Job :: Please count the lines of the data below that contain the string "tuplet", treating uppercase and lowercase as different, and give only the number.

Data extract ::
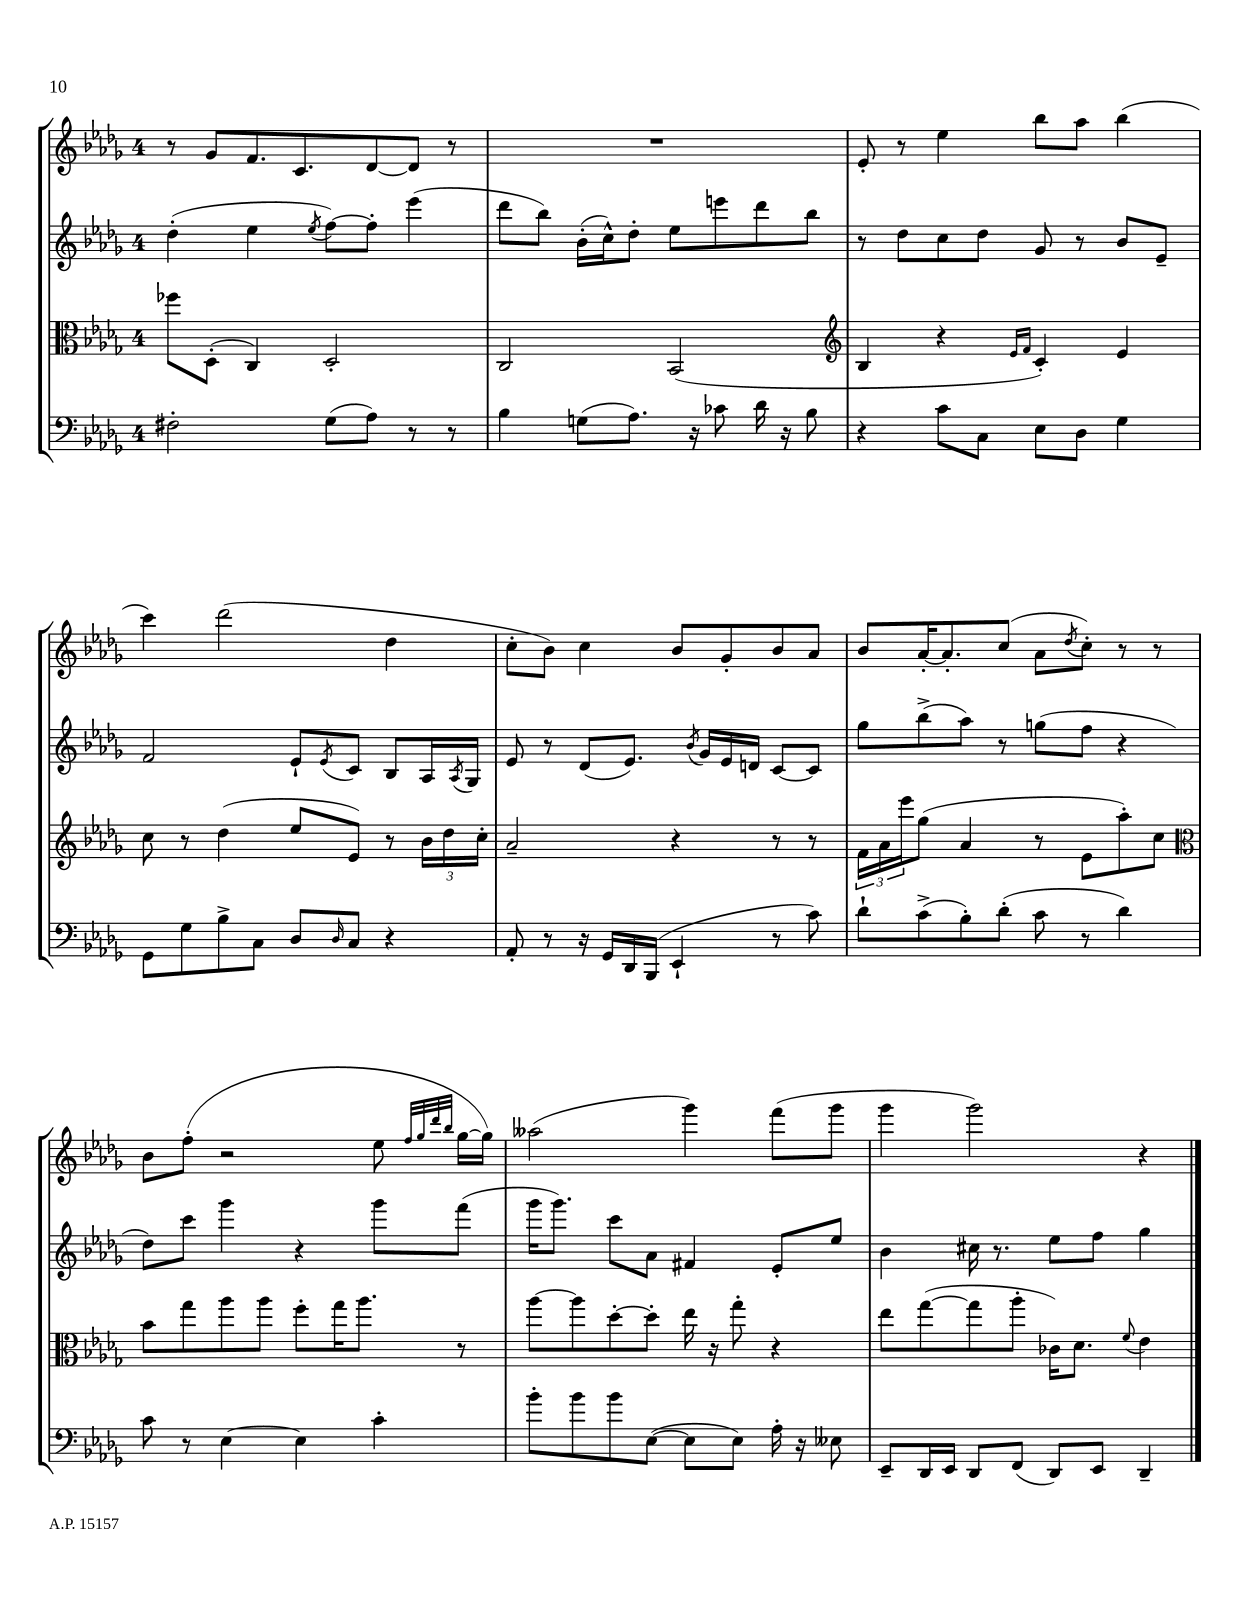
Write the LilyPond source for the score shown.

<<
\new StaffGroup <<
\new Staff = "s0" {
    \clef treble \key des \major \once \override Staff.TimeSignature.style = #'single-digit \time 4/4
    r8 ges'8 f'8. c'8. des'8~ des'8 r8 |
    R1 |
    ees'8-. r8 ees''4 bes''8 aes''8 bes''4( |
    c'''4) des'''2( des''4 |
    c''8-. bes'8) c''4 bes'8 ges'8-. bes'8 aes'8 |
    bes'8 aes'16~-. aes'8.-. c''8( aes'8 \acciaccatura { des''8 } c''8-.) r8 r8 |
    bes'8 f''8-.( r2 ees''8 \grace { f''32 ges''32 des'''32 bes''32 } ges''16~ ges''16) |
    aeses''2( ges'''4) f'''8( ges'''8 |
    ges'''4 ges'''2) r4 \bar "|." |
}
\new Staff = "s1" {
    \clef treble \key des \major \once \override Staff.TimeSignature.style = #'single-digit \time 4/4
    des''4-.( ees''4 \acciaccatura { ees''8 } f''8~) f''8-. ees'''4( |
    des'''8 bes''8) bes'16-.( c''16-^) des''8-. ees''8 e'''8 des'''8 bes''8 |
    r8 des''8 c''8 des''8 ges'8 r8 bes'8 ees'8-- |
    f'2 ees'8-! \acciaccatura { ees'8 } c'8 bes8 aes16 \acciaccatura { aes8 } ges16 |
    ees'8 r8 des'8( ees'8.) \acciaccatura { bes'8 } ges'16 ees'16 d'16 c'8~ c'8 |
    ges''8 bes''8->( aes''8) r8 g''8( f''8 r4 |
    des''8) c'''8 ges'''4 r4 ges'''8 f'''8( |
    ges'''16 ges'''8.) c'''8 aes'8 fis'4 ees'8-. ees''8 |
    bes'4 cis''16 r8. ees''8 f''8 ges''4 \bar "|." |
}
\new Staff = "s2" {
    \clef alto \key des \major \once \override Staff.TimeSignature.style = #'single-digit \time 4/4
    fes''8 des8-.( c4) des2-. |
    c2 bes,2( |
    \clef treble bes4 r4 \grace { ees'16 f'16 } c'4-.) ees'4 |
    c''8 r8 des''4( ees''8 ees'8) r8 \tuplet 3/2 { bes'16 des''16 c''16-. } |
    aes'2-- r4 r8 r8 |
    \tuplet 3/2 { f'16 aes'16 ees'''16 } ges''8( aes'4 r8 ees'8 aes''8-.) c''8 |
    \clef alto bes'8 ges''8 aes''8 aes''8 f''8-. ges''16 aes''8. r8 |
    aes''8~ aes''8 des''8~-. des''8-. ees''16 r16 ges''8-. r4 |
    ees''8 ges''8~( ges''8 aes''8-. ces'16) des'8. \appoggiatura { f'8 } ees'4 \bar "|." |
}
\new Staff = "s3" {
    \clef bass \key des \major \once \override Staff.TimeSignature.style = #'single-digit \time 4/4
    fis2-. ges8( aes8) r8 r8 |
    bes4 g8( aes8.) r16 ces'8 des'16 r16 bes8 |
    r4 c'8 c8 ees8 des8 ges4 |
    ges,8 ges8 bes8-> c8 des8 \grace { des16 } c8 r4 |
    aes,8-. r8 r16 ges,16 des,16 bes,,16( ees,4-! r8 c'8) |
    des'8-! c'8->( bes8-.) des'8-.( c'8 r8 des'4) |
    c'8 r8 ees4~ ees4 c'4-. |
    bes'8-. bes'8 bes'8 ees8~( ees8 ees8) aes16-. r16 eeses8 |
    ees,8-- des,16 ees,16 des,8 f,8( des,8) ees,8 des,4-- \bar "|." |
}
>>
>>
\layout { \context { \Score \remove "Bar_number_engraver" } }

Answer to the problem :: 2